EXERCISE REQUIREMENTS:
Below this line are records; write out exactly the lines from the one containing "D3: diode 1N4007 (A AC2, K VRAW) -> none" through the one containing "D2: diode 1N4001", with the pictures left out.

PROVIDED RECORDS:
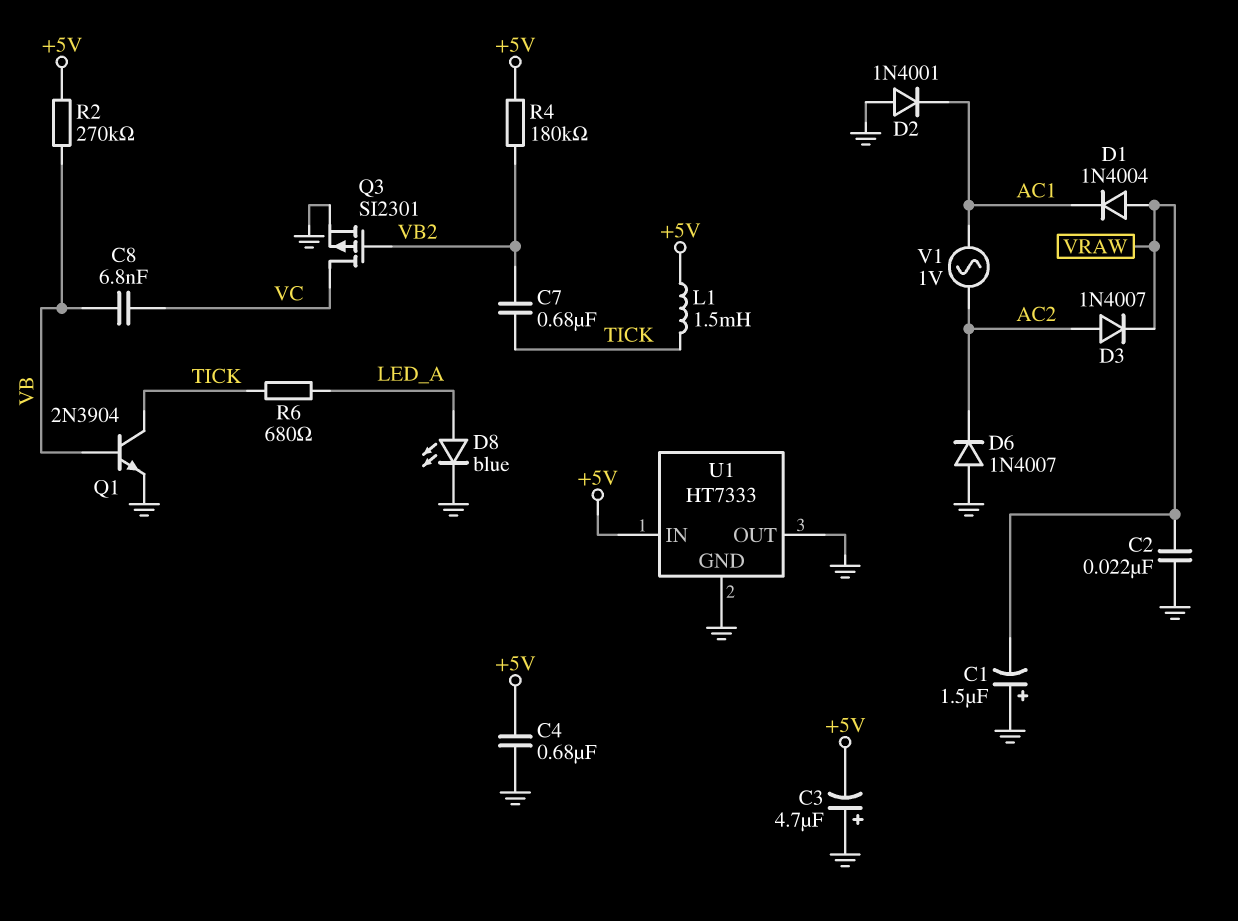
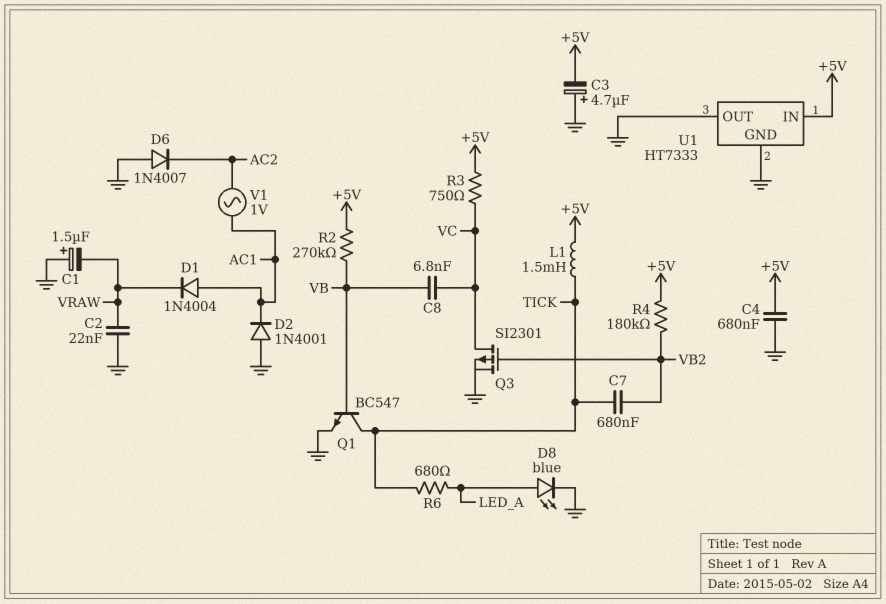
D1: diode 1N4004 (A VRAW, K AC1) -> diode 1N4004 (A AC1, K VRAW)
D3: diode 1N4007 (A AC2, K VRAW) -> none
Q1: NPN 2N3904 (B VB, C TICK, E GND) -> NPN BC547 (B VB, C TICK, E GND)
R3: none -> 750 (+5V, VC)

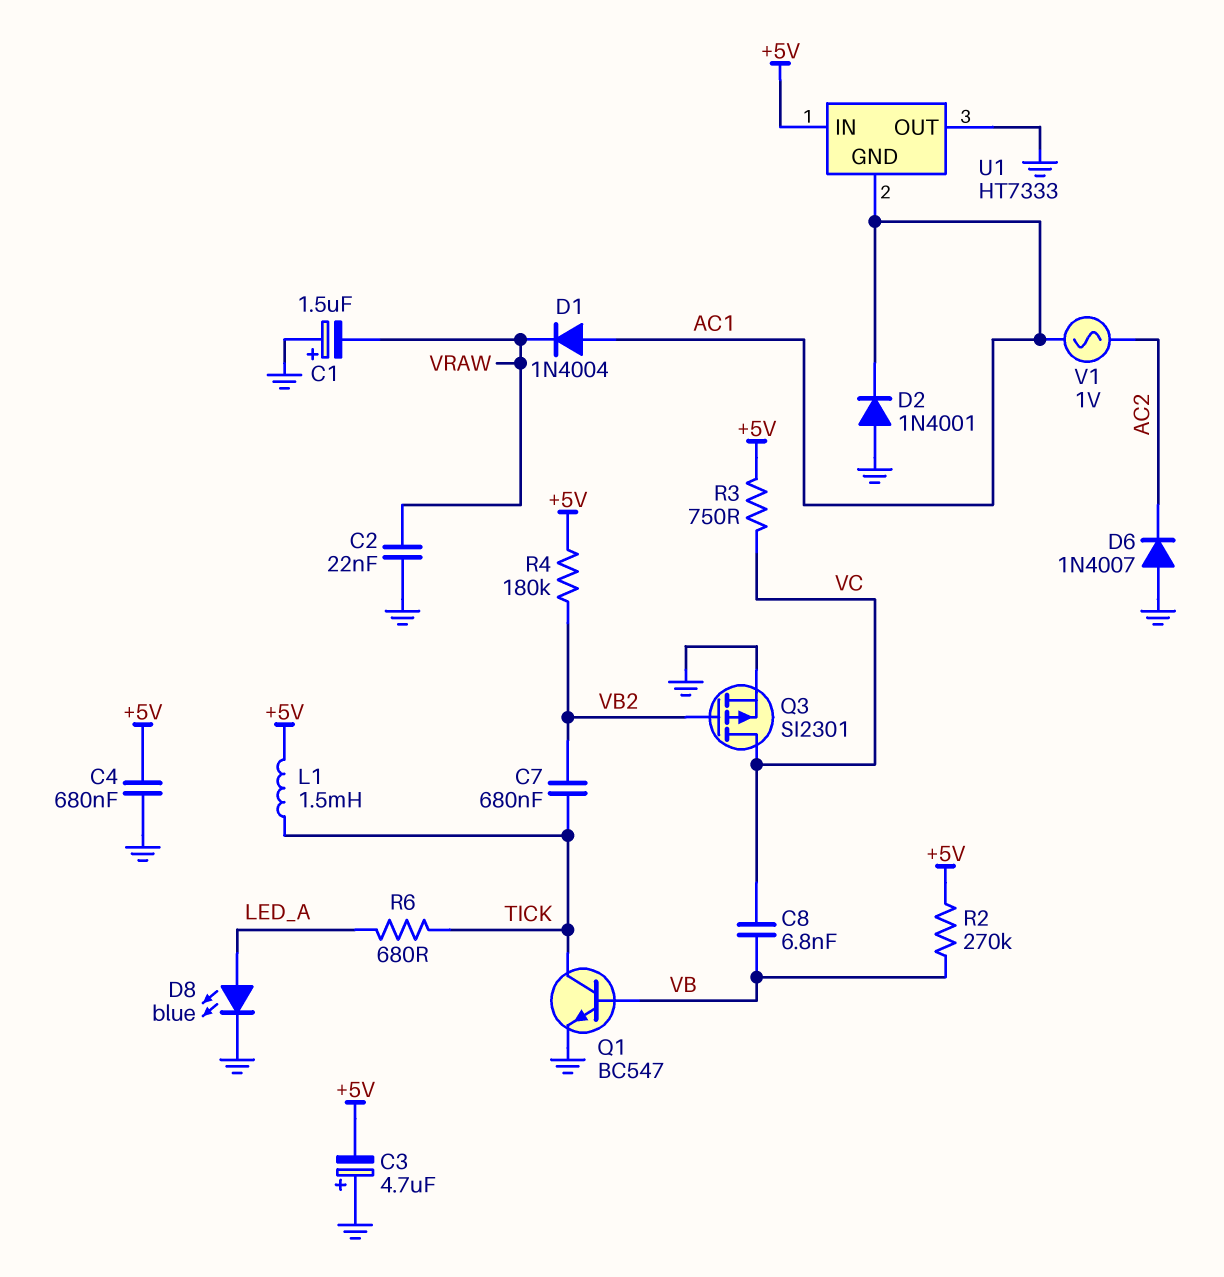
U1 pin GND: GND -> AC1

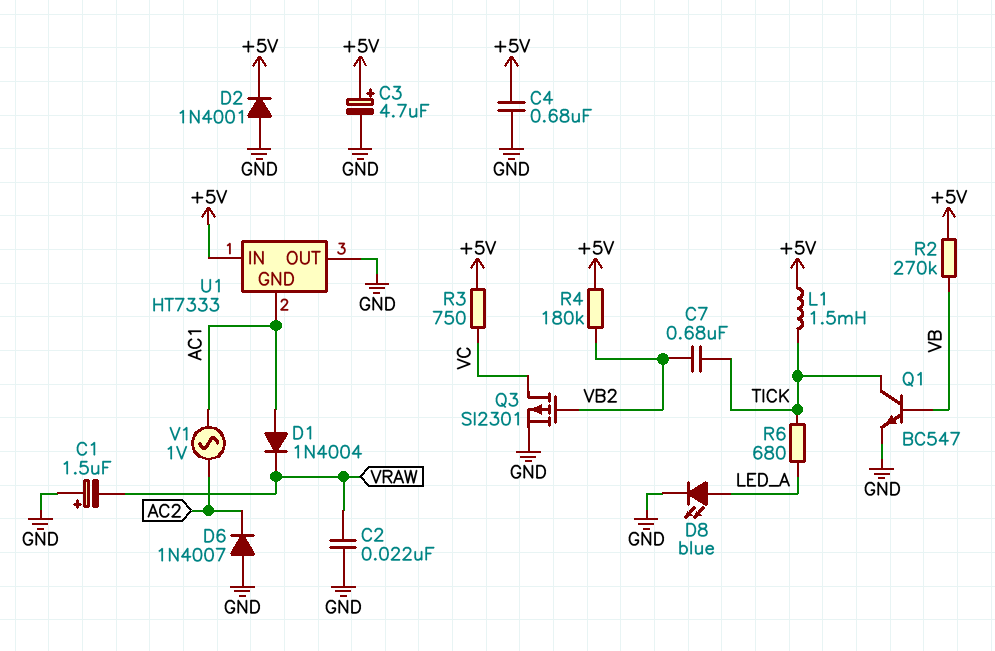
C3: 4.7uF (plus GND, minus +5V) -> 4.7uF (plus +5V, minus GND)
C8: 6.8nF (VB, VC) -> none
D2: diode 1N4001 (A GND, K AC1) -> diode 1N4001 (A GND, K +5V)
* * *
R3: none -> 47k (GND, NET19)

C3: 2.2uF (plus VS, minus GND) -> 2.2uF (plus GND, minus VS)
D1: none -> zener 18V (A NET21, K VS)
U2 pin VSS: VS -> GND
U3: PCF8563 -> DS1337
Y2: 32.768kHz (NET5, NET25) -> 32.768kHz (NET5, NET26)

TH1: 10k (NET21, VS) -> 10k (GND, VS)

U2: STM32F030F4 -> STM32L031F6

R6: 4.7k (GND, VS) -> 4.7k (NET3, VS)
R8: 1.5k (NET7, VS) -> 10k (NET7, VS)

ANSWER SECTION:
D3: diode 1N4007 (A AC2, K VRAW) -> none
Q1: NPN 2N3904 (B VB, C TICK, E GND) -> NPN BC547 (B VB, C TICK, E GND)
R3: none -> 750 (+5V, VC)

U1 pin GND: GND -> AC1

C3: 4.7uF (plus GND, minus +5V) -> 4.7uF (plus +5V, minus GND)
C8: 6.8nF (VB, VC) -> none
D2: diode 1N4001 (A GND, K AC1) -> diode 1N4001 (A GND, K +5V)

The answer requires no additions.